- [What to produce]: What is needed is a copy of each line in the listing below that contains "yellow".

- [Dataset records]:
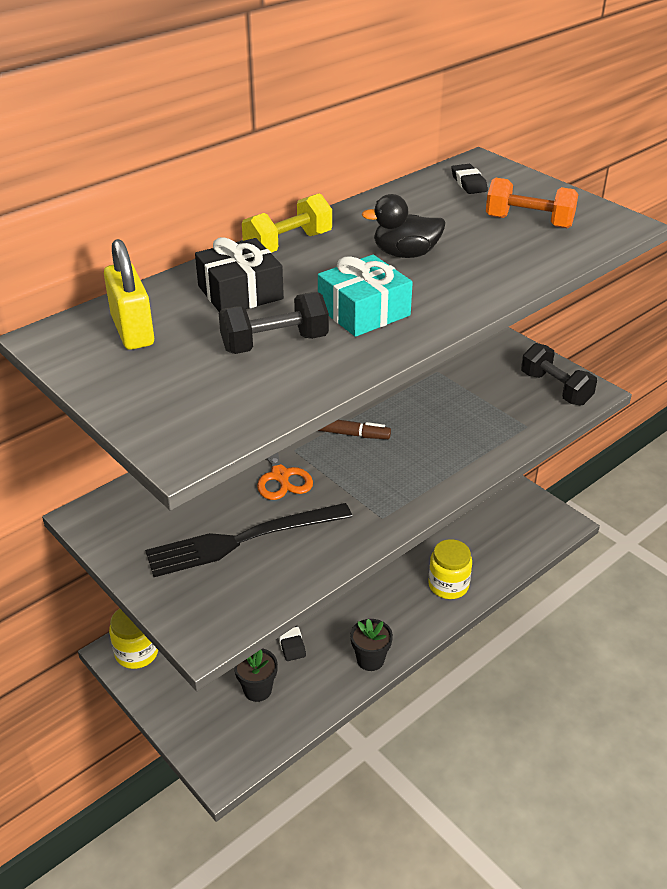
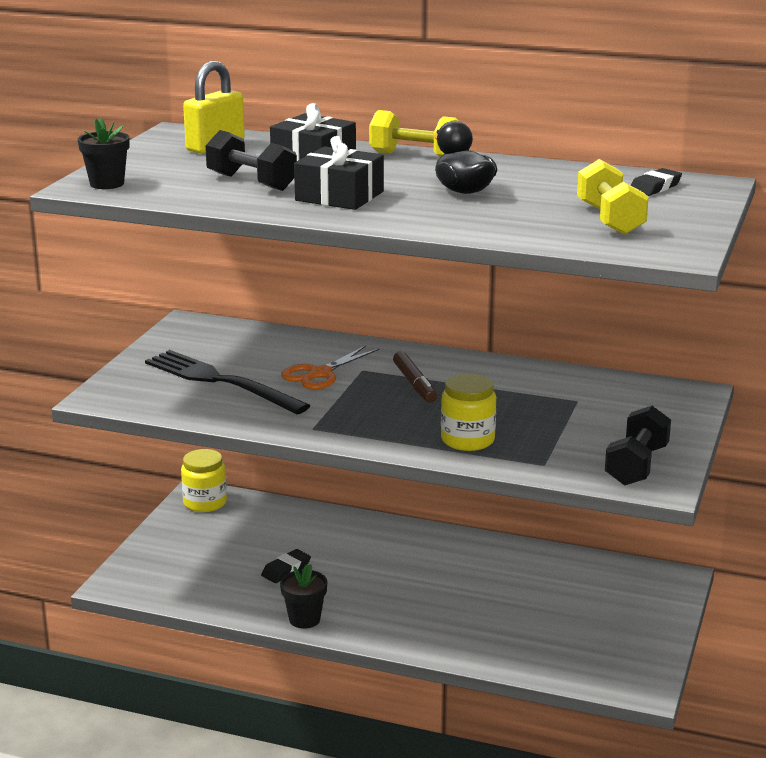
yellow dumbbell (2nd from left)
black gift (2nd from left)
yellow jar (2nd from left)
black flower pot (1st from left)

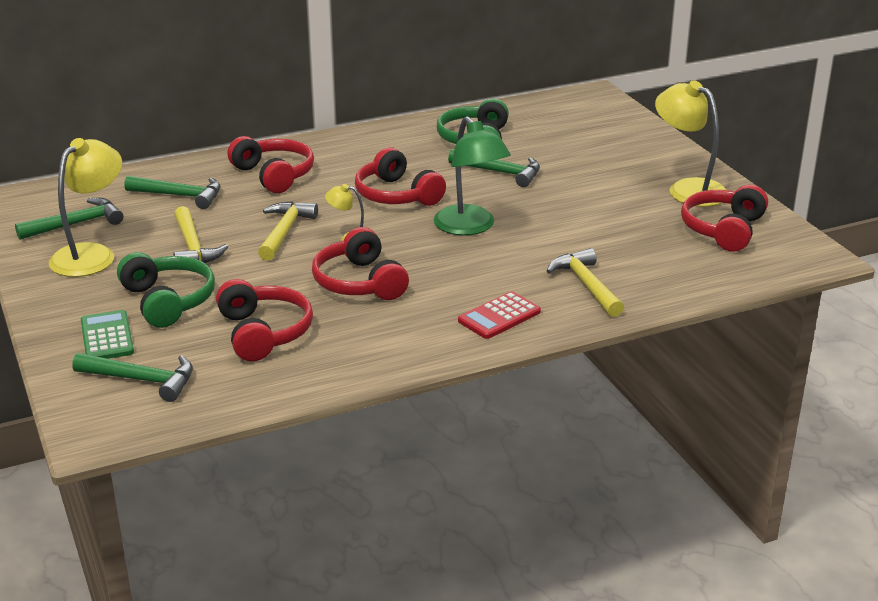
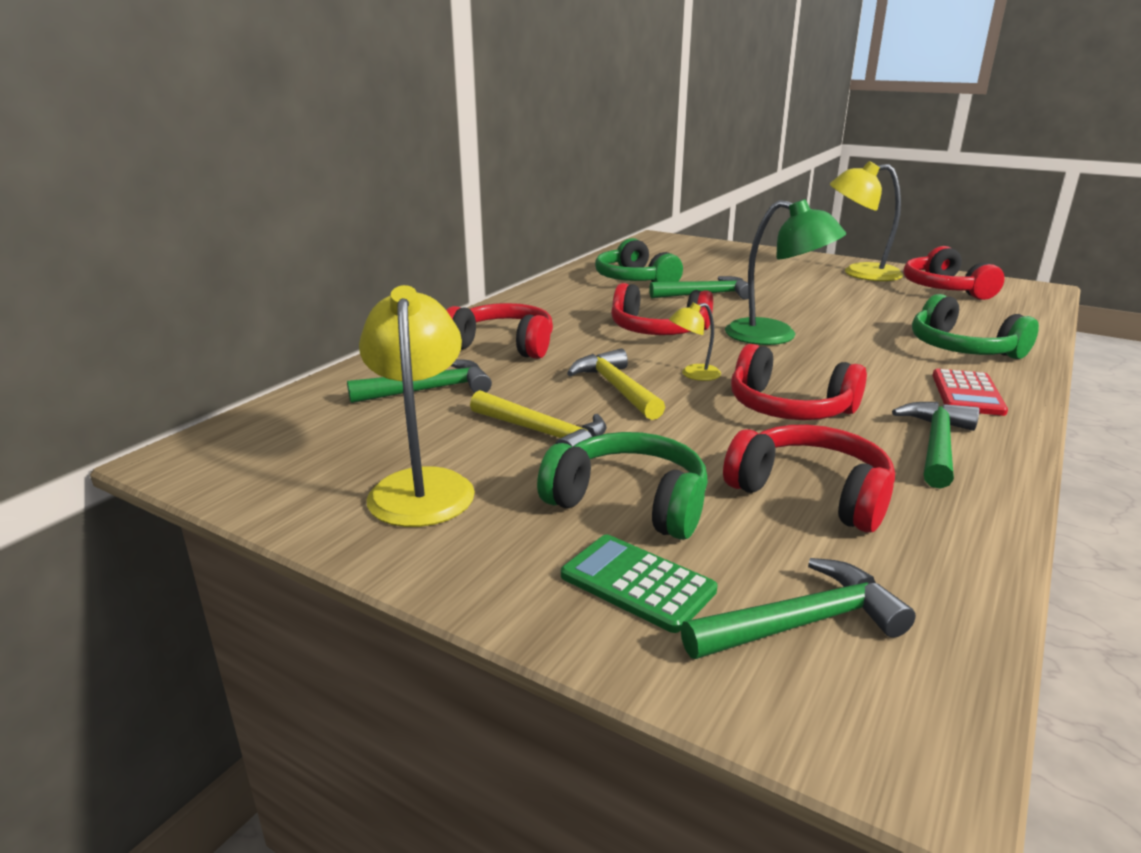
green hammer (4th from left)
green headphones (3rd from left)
---
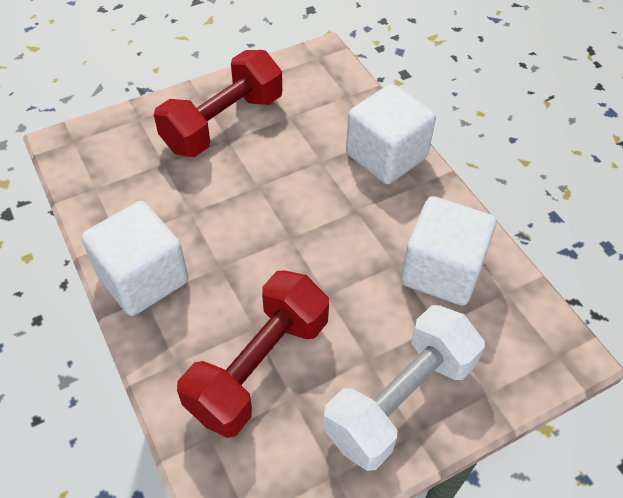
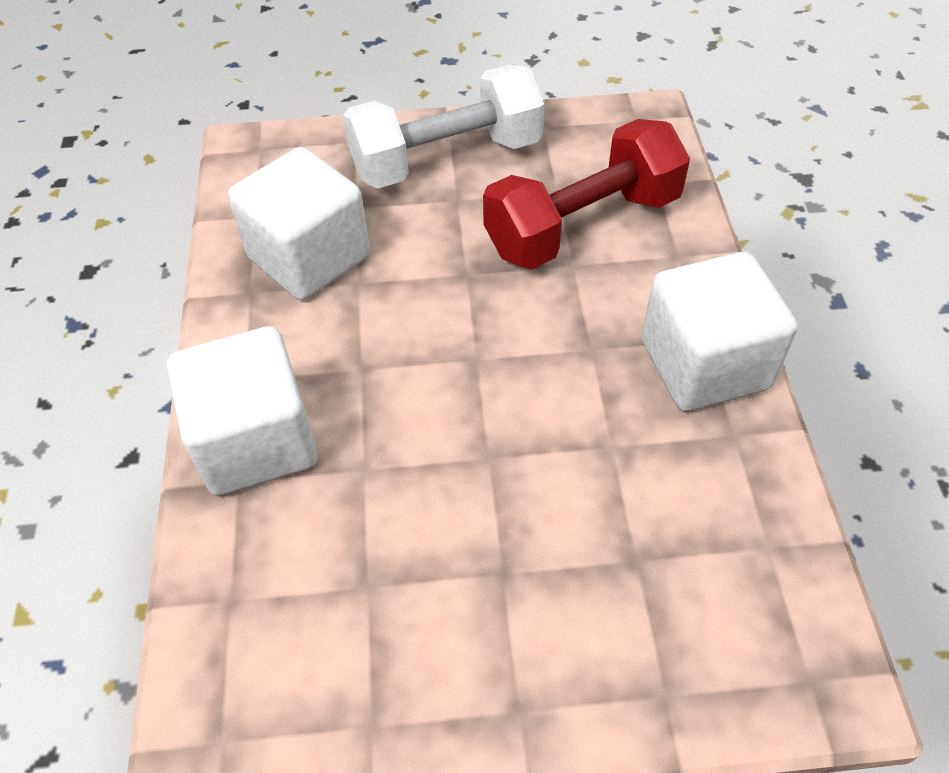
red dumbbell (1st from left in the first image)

- [Output for this exercise]:
yellow dumbbell (2nd from left)
yellow jar (2nd from left)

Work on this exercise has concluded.